+++ EXERCISE DATA

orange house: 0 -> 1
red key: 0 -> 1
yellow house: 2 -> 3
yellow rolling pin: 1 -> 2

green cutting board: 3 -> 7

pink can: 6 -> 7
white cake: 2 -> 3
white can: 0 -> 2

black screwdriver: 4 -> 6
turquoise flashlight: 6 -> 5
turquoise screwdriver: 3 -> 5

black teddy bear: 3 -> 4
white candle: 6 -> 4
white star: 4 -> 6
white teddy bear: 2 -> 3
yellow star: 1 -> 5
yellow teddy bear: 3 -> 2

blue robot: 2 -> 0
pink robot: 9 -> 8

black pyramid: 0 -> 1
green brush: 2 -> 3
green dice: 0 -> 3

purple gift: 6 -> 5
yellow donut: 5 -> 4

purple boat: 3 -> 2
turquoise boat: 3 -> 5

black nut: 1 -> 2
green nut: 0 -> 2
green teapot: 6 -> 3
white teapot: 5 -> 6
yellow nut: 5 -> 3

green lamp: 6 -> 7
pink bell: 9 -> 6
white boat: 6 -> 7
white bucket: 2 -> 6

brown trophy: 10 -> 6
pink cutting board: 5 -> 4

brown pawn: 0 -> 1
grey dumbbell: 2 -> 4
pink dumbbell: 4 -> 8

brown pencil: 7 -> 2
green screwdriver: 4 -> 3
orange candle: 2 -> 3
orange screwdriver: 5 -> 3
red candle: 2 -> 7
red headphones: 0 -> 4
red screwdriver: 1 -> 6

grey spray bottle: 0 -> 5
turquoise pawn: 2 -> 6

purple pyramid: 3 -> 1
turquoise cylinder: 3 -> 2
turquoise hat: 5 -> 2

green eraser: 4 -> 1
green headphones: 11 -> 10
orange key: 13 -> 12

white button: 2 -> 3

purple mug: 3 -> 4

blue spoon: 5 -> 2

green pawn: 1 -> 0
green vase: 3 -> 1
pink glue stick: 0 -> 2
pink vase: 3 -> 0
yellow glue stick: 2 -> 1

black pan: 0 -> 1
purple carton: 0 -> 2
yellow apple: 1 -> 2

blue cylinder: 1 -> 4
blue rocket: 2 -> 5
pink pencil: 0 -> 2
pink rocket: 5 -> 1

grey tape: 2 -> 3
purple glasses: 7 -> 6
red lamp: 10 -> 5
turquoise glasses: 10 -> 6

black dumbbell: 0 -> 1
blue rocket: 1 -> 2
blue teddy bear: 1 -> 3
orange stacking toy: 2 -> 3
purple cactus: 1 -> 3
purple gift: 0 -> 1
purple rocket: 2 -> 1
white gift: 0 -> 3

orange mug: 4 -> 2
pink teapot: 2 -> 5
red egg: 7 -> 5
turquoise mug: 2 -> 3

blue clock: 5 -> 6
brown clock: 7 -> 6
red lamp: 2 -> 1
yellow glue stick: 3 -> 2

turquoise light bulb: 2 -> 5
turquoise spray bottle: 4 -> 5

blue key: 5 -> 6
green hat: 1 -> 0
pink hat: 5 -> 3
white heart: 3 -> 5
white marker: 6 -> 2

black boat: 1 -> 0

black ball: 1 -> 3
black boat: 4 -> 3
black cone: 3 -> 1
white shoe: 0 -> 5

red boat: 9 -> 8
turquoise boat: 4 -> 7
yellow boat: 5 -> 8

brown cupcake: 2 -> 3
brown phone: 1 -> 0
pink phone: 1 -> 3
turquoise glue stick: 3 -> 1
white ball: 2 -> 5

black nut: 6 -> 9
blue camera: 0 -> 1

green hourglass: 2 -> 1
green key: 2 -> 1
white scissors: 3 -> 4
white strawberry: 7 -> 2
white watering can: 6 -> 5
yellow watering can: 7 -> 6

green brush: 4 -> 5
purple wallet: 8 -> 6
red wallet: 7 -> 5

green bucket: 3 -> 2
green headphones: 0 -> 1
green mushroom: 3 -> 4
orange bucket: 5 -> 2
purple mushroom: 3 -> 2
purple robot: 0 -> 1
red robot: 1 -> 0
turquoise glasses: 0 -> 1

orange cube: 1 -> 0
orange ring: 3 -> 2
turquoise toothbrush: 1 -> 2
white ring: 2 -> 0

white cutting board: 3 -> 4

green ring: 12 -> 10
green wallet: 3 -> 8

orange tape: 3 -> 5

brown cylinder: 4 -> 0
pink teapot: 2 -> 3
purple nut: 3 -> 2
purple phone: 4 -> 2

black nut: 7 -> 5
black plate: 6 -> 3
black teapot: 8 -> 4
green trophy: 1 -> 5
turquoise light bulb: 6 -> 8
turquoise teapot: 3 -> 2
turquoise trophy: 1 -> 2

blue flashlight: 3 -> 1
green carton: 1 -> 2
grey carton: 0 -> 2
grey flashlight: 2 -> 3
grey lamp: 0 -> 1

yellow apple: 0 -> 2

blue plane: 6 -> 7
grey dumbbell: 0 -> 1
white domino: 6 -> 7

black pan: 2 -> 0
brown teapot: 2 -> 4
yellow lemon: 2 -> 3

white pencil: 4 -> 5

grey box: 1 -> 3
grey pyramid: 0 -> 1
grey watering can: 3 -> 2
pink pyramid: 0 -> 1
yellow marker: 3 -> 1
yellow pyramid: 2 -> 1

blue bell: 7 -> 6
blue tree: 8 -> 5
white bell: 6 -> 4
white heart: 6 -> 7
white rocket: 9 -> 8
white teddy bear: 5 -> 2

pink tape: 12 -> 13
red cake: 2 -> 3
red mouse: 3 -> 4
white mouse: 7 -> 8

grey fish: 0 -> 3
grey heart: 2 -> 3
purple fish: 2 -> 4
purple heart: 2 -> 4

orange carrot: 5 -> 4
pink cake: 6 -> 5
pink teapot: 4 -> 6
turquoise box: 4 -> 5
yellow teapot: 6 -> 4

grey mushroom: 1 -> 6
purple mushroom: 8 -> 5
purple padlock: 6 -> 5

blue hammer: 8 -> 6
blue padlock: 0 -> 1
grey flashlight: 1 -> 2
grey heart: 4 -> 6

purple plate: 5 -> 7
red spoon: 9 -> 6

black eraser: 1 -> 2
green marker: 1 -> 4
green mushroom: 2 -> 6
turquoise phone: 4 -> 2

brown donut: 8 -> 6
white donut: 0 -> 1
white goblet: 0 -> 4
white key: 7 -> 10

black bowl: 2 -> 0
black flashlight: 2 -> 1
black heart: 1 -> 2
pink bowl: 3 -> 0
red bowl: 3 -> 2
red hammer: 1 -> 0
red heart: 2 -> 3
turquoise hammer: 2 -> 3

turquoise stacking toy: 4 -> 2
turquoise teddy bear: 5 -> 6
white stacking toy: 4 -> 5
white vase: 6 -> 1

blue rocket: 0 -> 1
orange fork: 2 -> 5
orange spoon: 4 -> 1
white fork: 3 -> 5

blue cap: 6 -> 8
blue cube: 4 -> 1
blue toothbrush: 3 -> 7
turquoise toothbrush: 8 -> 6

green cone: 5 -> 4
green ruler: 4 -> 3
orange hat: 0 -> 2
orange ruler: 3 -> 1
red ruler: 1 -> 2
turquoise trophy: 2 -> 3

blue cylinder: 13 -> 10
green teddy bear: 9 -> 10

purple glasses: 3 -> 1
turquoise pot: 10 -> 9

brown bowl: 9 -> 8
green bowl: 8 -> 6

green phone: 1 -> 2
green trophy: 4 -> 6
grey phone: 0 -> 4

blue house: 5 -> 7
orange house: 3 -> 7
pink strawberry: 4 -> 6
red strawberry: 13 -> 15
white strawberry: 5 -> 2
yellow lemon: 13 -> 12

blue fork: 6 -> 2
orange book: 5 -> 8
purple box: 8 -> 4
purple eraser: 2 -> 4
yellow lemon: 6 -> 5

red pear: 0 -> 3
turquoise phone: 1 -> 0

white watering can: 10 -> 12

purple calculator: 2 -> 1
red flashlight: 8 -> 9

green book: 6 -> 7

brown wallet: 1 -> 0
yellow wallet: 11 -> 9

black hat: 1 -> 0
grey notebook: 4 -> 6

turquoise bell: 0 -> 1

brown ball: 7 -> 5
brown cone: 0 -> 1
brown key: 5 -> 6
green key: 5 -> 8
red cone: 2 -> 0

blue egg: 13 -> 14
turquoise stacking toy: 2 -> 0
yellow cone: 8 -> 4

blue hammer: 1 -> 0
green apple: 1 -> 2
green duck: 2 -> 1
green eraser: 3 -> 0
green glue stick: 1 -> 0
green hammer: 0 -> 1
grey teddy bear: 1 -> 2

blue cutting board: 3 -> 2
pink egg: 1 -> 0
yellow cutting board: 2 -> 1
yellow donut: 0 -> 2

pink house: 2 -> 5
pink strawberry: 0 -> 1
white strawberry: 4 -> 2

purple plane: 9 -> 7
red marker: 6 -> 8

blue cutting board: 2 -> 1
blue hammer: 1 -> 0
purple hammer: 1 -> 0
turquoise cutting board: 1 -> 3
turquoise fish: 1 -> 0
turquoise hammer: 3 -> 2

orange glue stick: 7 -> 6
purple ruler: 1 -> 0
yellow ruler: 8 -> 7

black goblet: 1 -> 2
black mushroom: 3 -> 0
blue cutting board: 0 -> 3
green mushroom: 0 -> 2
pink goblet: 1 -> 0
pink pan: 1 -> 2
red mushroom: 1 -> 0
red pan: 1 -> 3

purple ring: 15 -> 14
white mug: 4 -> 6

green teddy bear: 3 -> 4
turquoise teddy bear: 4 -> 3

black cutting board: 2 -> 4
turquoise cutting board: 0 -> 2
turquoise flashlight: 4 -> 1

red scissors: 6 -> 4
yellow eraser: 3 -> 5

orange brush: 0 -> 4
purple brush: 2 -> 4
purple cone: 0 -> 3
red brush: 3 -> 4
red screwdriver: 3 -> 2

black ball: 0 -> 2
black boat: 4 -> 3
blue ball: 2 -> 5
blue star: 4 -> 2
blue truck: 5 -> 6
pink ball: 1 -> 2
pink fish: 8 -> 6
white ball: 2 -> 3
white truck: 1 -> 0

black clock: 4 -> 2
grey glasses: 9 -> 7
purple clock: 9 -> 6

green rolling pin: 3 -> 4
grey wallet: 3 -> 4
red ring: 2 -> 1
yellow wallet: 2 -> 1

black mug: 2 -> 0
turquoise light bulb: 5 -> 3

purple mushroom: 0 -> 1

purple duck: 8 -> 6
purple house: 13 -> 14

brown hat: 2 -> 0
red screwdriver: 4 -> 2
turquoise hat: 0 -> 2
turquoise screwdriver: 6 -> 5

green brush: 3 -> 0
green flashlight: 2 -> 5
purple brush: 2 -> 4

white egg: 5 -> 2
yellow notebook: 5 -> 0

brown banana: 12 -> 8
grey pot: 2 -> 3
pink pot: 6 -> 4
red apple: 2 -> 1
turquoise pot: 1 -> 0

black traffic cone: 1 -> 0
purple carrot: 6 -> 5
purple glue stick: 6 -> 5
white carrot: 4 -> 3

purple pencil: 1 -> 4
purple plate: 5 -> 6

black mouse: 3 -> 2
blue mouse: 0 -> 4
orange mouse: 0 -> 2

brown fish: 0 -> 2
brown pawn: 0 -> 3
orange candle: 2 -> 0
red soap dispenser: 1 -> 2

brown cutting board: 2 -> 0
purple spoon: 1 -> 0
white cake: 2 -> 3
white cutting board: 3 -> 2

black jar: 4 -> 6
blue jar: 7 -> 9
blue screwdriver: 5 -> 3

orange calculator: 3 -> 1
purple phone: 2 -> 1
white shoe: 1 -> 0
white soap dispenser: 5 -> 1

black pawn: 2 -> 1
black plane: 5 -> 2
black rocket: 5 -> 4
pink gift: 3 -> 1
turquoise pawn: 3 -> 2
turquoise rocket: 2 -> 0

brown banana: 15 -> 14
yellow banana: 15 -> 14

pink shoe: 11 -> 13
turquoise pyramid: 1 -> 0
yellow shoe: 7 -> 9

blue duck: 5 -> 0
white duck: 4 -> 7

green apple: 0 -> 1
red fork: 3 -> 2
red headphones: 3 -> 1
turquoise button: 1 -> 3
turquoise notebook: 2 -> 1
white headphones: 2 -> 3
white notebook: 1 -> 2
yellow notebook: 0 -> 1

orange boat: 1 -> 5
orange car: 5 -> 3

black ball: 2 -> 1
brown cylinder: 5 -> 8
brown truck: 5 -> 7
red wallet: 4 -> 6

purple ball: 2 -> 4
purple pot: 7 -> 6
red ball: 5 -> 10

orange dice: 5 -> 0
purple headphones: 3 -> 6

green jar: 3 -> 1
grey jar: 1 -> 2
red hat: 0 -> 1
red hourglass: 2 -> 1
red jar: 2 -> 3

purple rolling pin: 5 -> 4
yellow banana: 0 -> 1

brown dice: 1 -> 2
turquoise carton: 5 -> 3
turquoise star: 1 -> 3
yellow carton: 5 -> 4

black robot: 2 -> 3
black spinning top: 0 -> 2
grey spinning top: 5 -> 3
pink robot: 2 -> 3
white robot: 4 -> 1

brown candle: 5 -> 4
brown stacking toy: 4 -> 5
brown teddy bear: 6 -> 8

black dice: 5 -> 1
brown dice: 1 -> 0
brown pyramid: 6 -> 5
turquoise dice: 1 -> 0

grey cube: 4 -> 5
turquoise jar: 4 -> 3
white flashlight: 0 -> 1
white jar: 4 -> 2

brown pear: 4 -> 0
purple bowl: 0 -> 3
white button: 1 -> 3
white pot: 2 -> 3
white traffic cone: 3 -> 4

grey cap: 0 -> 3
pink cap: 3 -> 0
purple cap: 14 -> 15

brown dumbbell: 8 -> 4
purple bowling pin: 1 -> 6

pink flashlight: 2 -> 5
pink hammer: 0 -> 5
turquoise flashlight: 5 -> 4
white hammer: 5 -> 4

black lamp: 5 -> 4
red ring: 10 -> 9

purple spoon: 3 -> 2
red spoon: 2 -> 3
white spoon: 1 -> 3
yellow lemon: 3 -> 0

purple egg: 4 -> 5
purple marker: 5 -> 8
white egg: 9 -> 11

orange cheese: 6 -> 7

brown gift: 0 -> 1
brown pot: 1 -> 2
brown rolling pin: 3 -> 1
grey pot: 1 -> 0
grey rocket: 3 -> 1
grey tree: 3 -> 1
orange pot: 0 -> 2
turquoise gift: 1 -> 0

++++++

→ PROBLEM
Reproduce the lines above, beginning at the line with "turquoise spray bottle: 4 -> 5" and stopping after the line with "turquoise toothbrush: 1 -> 2", exactly as they are.

→ EXERCISE RESPONSE
turquoise spray bottle: 4 -> 5

blue key: 5 -> 6
green hat: 1 -> 0
pink hat: 5 -> 3
white heart: 3 -> 5
white marker: 6 -> 2

black boat: 1 -> 0

black ball: 1 -> 3
black boat: 4 -> 3
black cone: 3 -> 1
white shoe: 0 -> 5

red boat: 9 -> 8
turquoise boat: 4 -> 7
yellow boat: 5 -> 8

brown cupcake: 2 -> 3
brown phone: 1 -> 0
pink phone: 1 -> 3
turquoise glue stick: 3 -> 1
white ball: 2 -> 5

black nut: 6 -> 9
blue camera: 0 -> 1

green hourglass: 2 -> 1
green key: 2 -> 1
white scissors: 3 -> 4
white strawberry: 7 -> 2
white watering can: 6 -> 5
yellow watering can: 7 -> 6

green brush: 4 -> 5
purple wallet: 8 -> 6
red wallet: 7 -> 5

green bucket: 3 -> 2
green headphones: 0 -> 1
green mushroom: 3 -> 4
orange bucket: 5 -> 2
purple mushroom: 3 -> 2
purple robot: 0 -> 1
red robot: 1 -> 0
turquoise glasses: 0 -> 1

orange cube: 1 -> 0
orange ring: 3 -> 2
turquoise toothbrush: 1 -> 2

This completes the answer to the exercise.